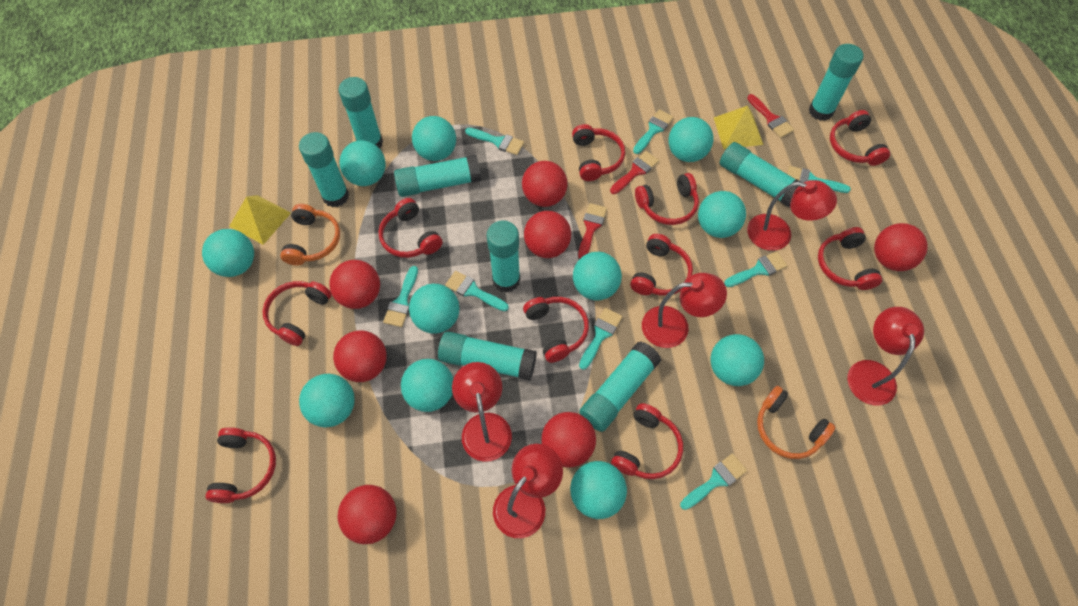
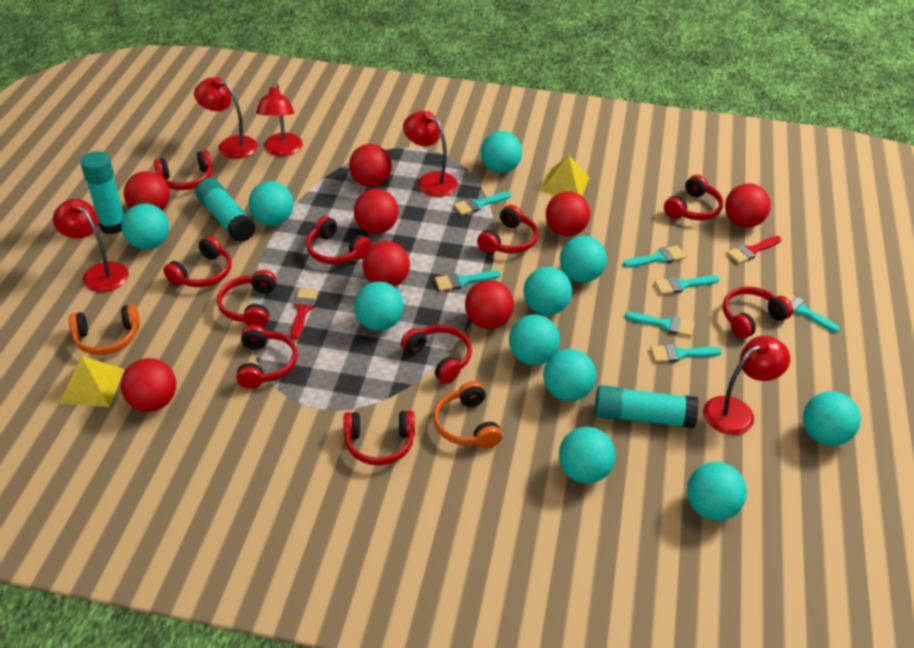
red ball: 7 -> 8
red brush: 3 -> 2
turquoise brush: 8 -> 7
turquoise glue stick: 8 -> 3

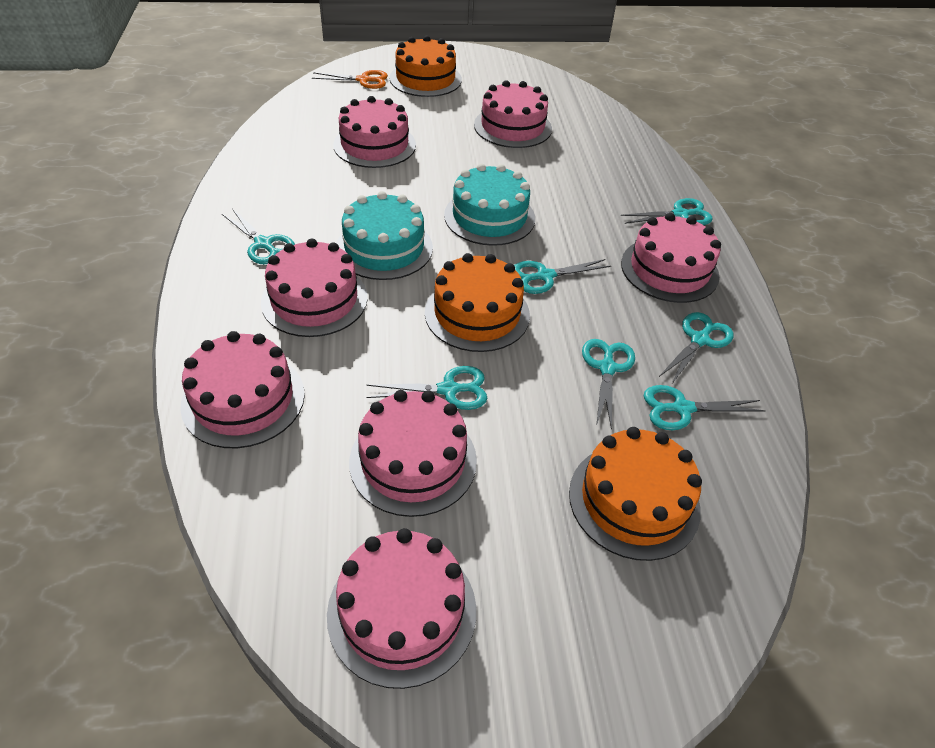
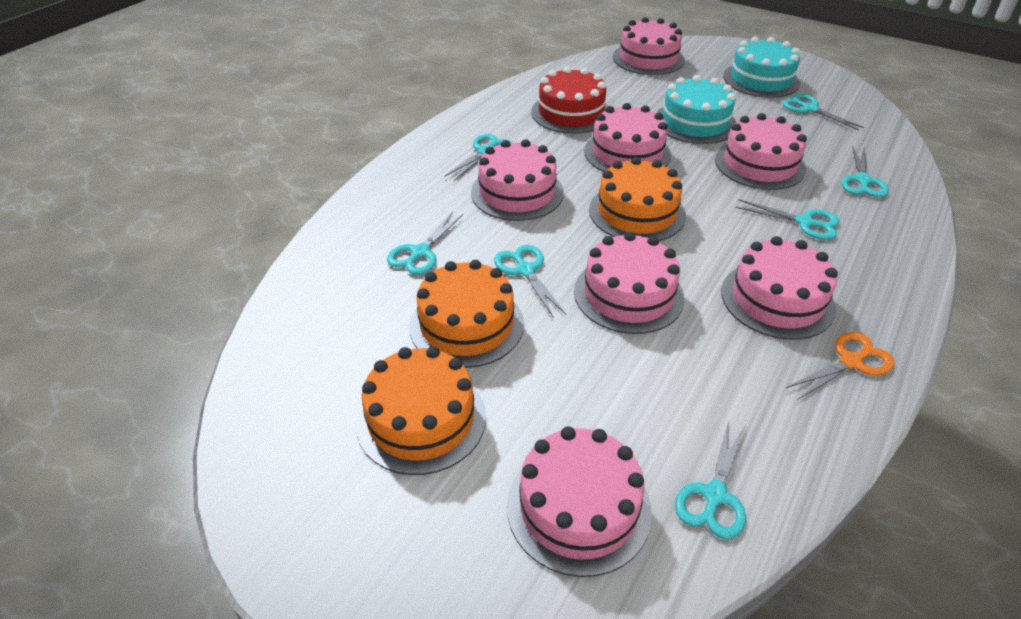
red cake: 0 -> 1

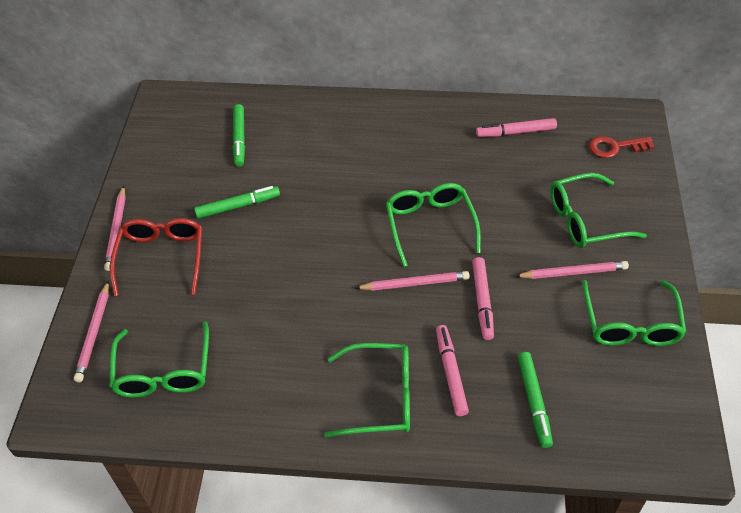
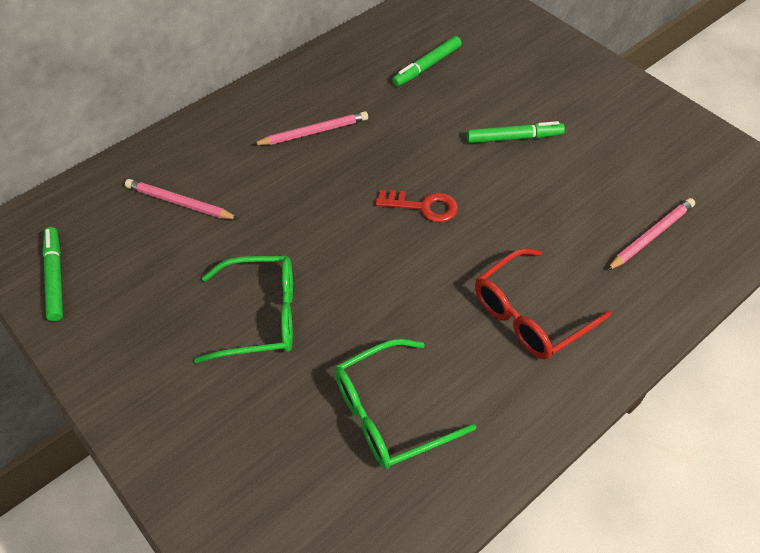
green glasses: 5 -> 2
pink marker: 3 -> 0
pink pencil: 4 -> 3

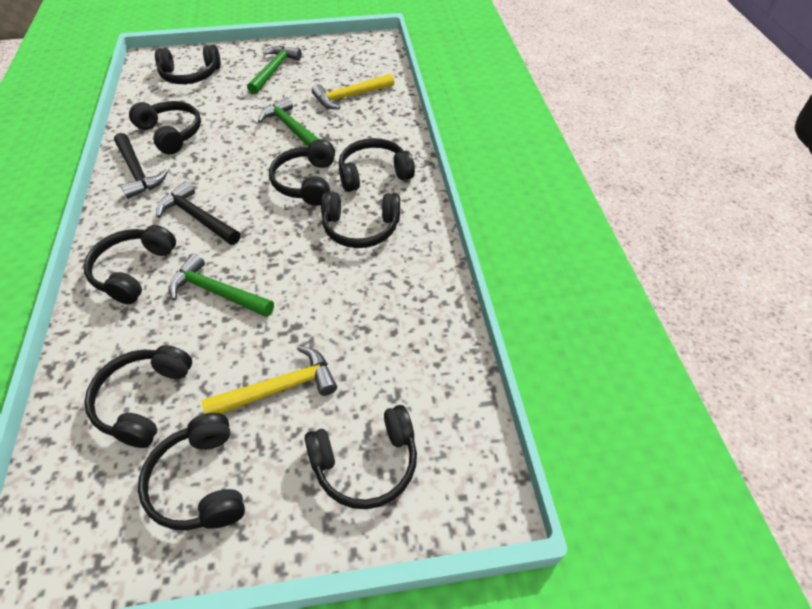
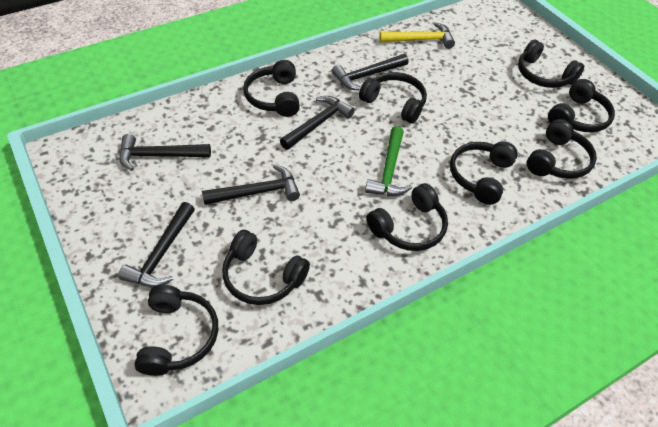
black hammer: 2 -> 5
green hammer: 3 -> 1
yellow hammer: 2 -> 1

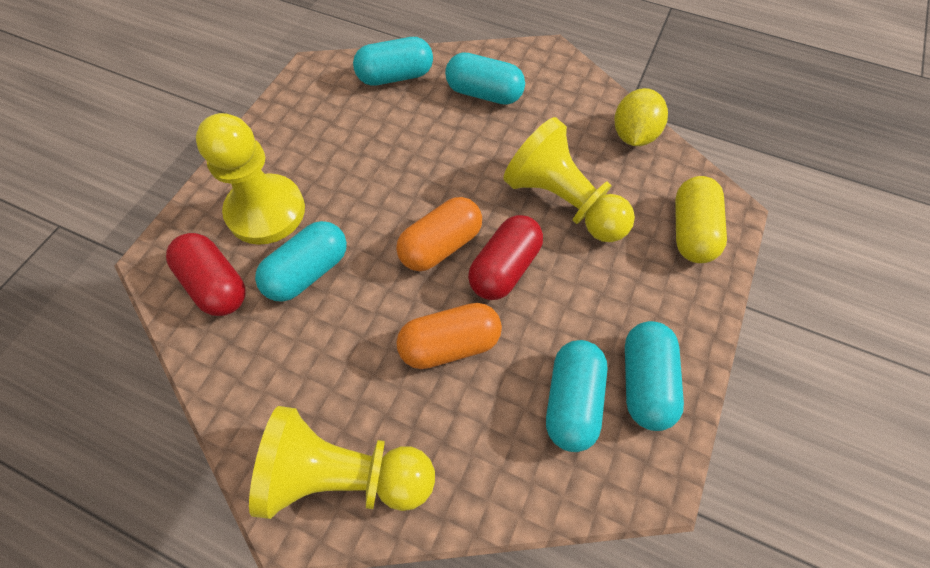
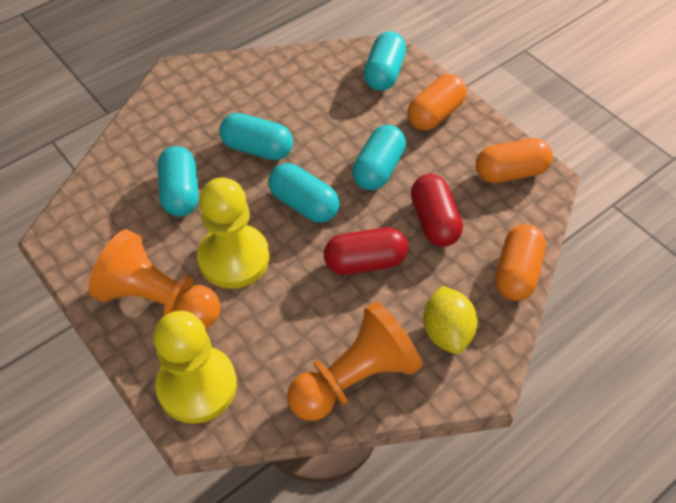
orange capsule: 2 -> 3
orange pawn: 0 -> 2
yellow capsule: 1 -> 0
yellow pawn: 3 -> 2

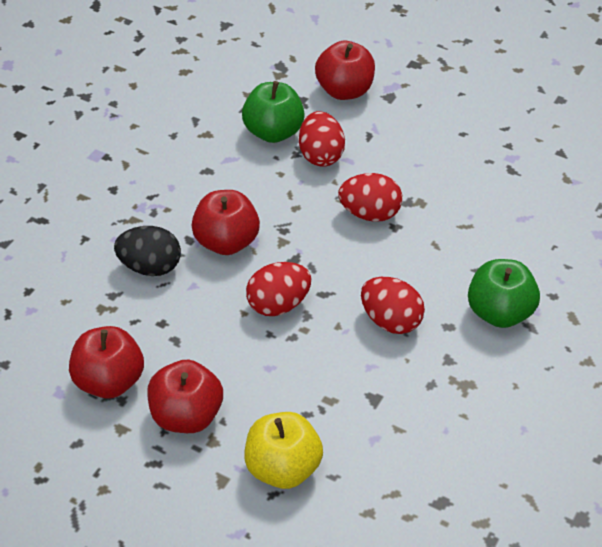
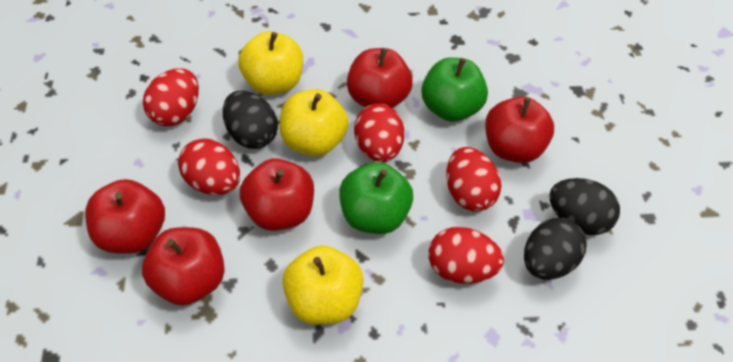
black egg: 1 -> 3
red apple: 4 -> 5
red egg: 4 -> 5
yellow apple: 1 -> 3

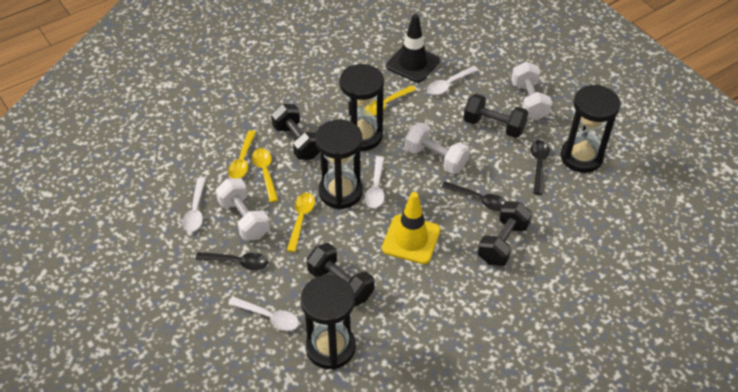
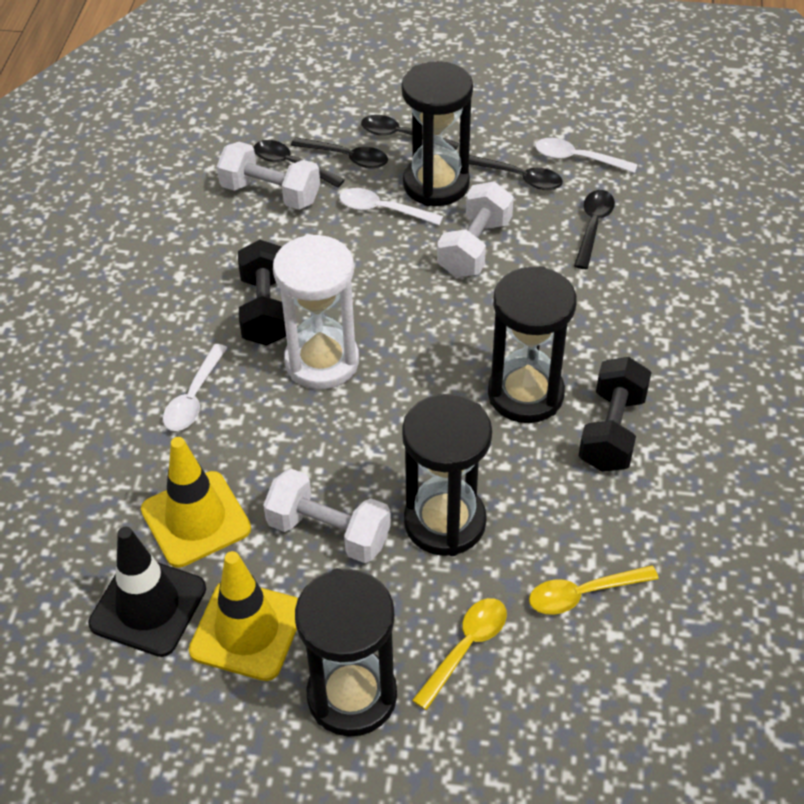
black dumbbell: 4 -> 2
black spoon: 3 -> 5
white hourglass: 0 -> 1
white spoon: 4 -> 3
yellow spoon: 4 -> 2
yellow traffic cone: 1 -> 2

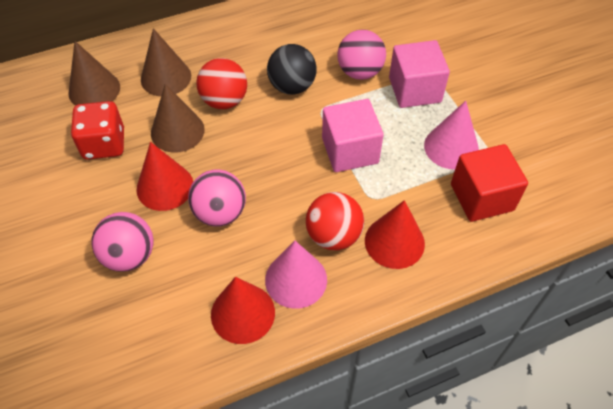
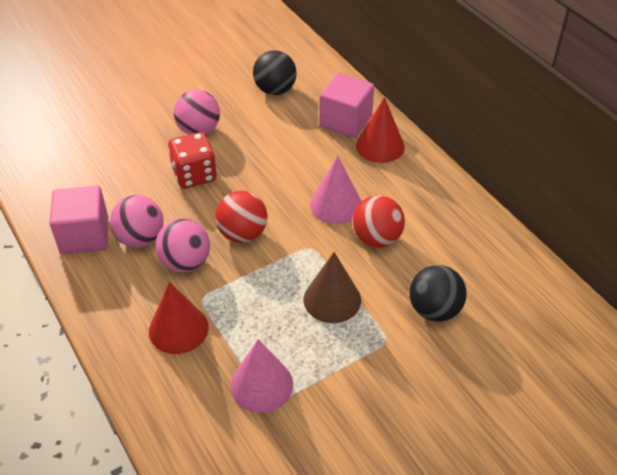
black ball: 1 -> 2
brown cone: 3 -> 1
red cone: 3 -> 2
red cube: 1 -> 0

------------------------------------------------------------

If a line in the material above contains the word "spoon", it counts; give only the number of such lines.

• EXERCISE RESULT:
3